_Task objective:_ When copying the data below, keep only the lines from the one with "red brick A5:C5" through the one with "tan brick D6:D7", word for word, and skip the pictures.
[[ Data for this task open ]]
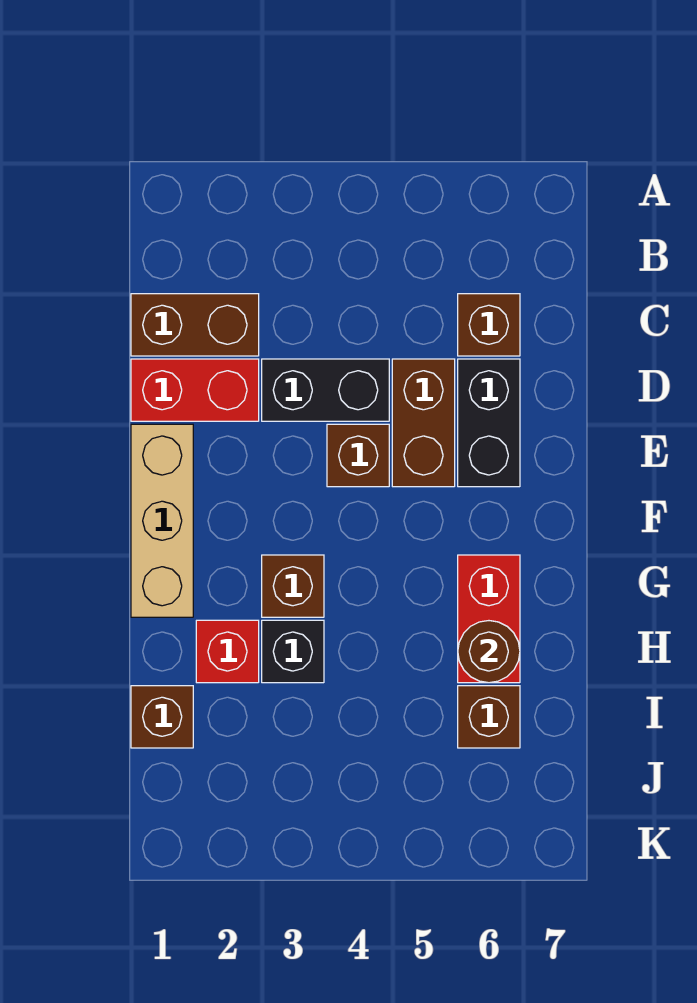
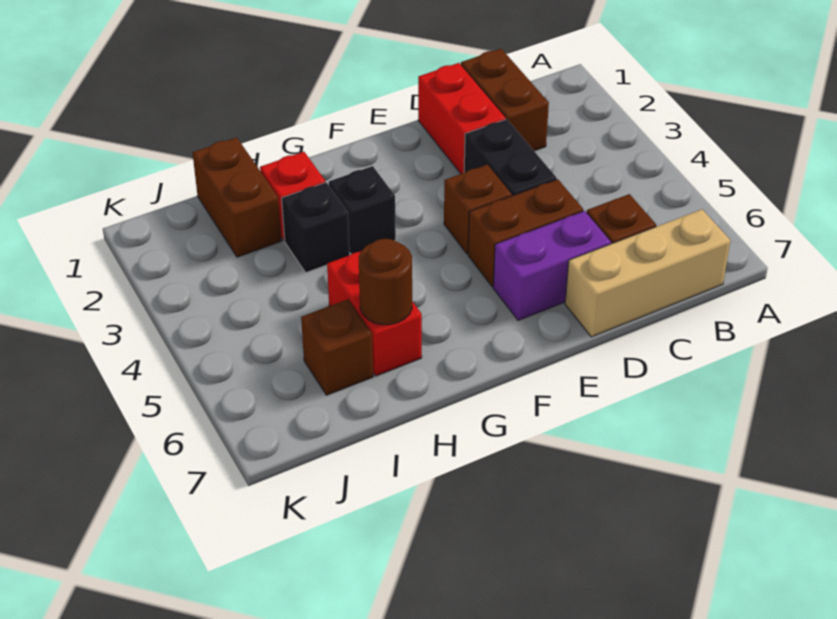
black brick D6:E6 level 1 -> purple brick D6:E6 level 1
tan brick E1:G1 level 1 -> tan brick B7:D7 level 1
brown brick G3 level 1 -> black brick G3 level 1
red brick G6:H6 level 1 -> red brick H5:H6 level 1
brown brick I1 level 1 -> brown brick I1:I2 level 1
[[ Data for this task closed ]]
[[ Data for this task open ]]
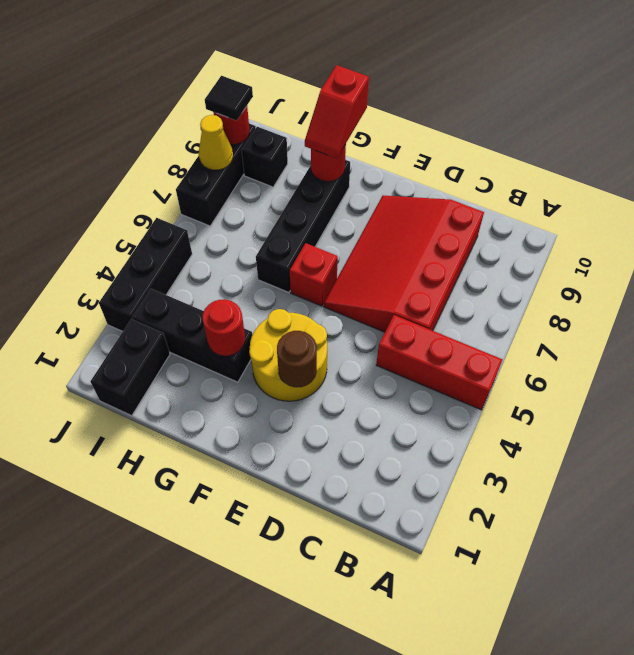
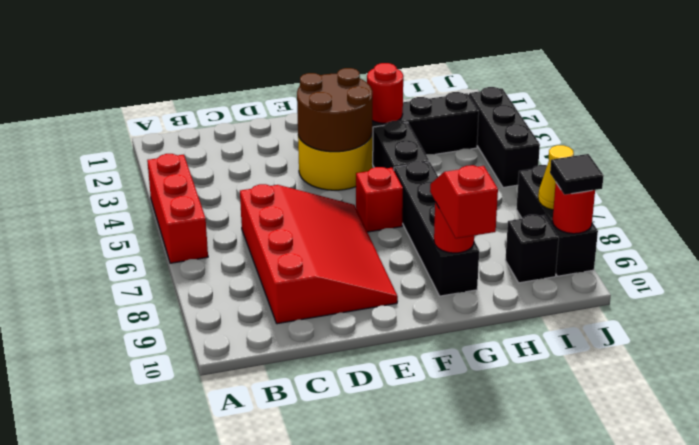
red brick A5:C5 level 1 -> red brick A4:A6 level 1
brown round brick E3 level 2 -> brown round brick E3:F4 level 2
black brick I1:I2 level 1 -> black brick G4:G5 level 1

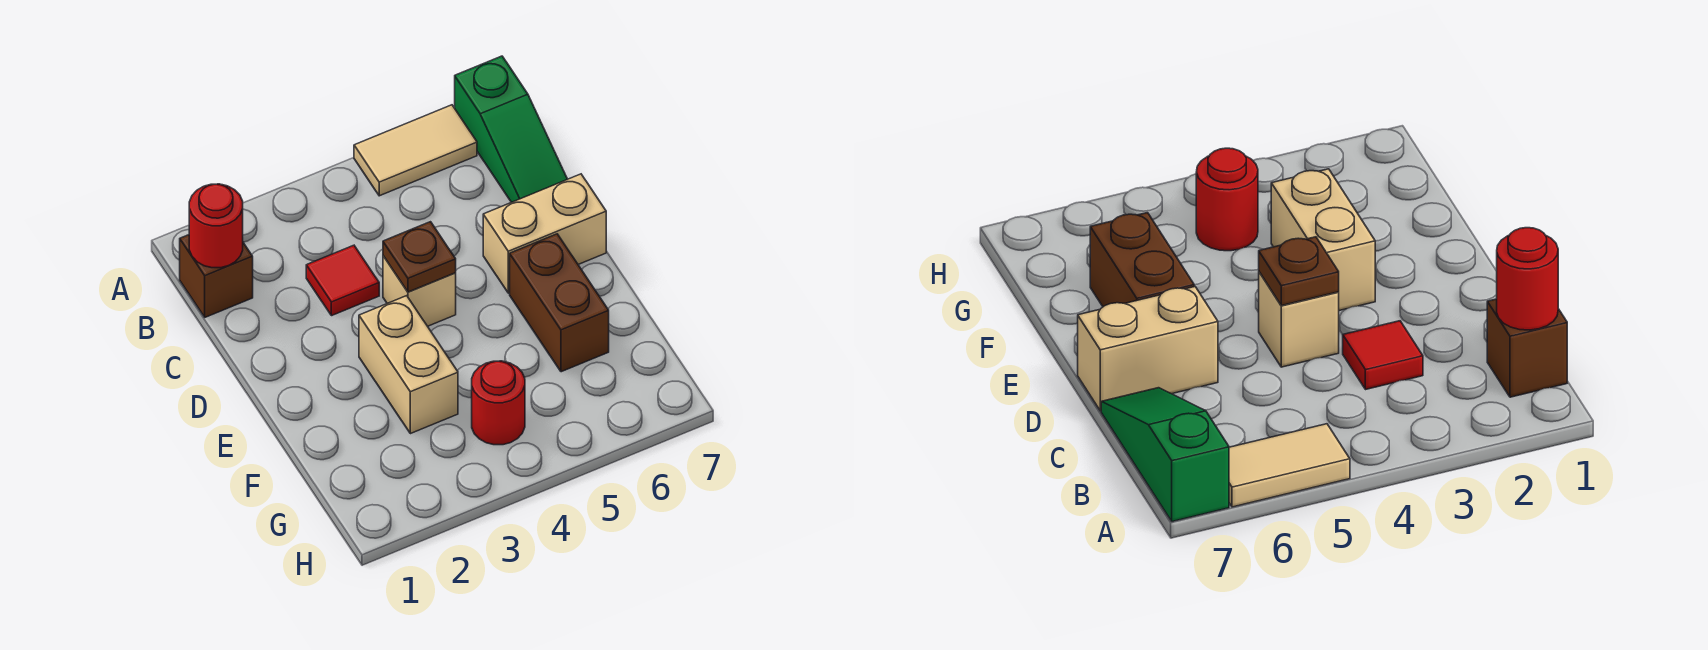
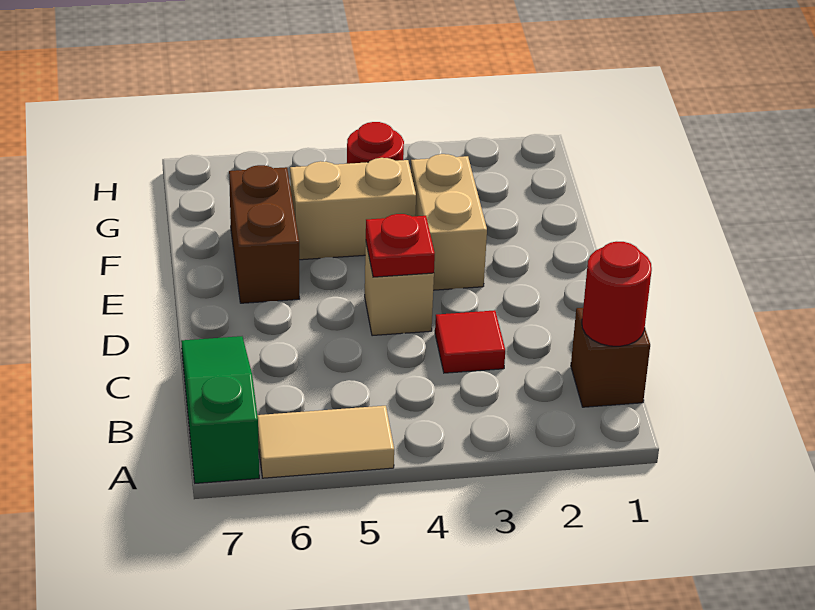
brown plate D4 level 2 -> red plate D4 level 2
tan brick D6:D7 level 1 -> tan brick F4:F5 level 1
[[ Data for this task closed ]]
_Output of the exercise:_
red brick A5:C5 level 1 -> red brick A4:A6 level 1
brown round brick E3 level 2 -> brown round brick E3:F4 level 2
black brick I1:I2 level 1 -> black brick G4:G5 level 1

brown plate D4 level 2 -> red plate D4 level 2
tan brick D6:D7 level 1 -> tan brick F4:F5 level 1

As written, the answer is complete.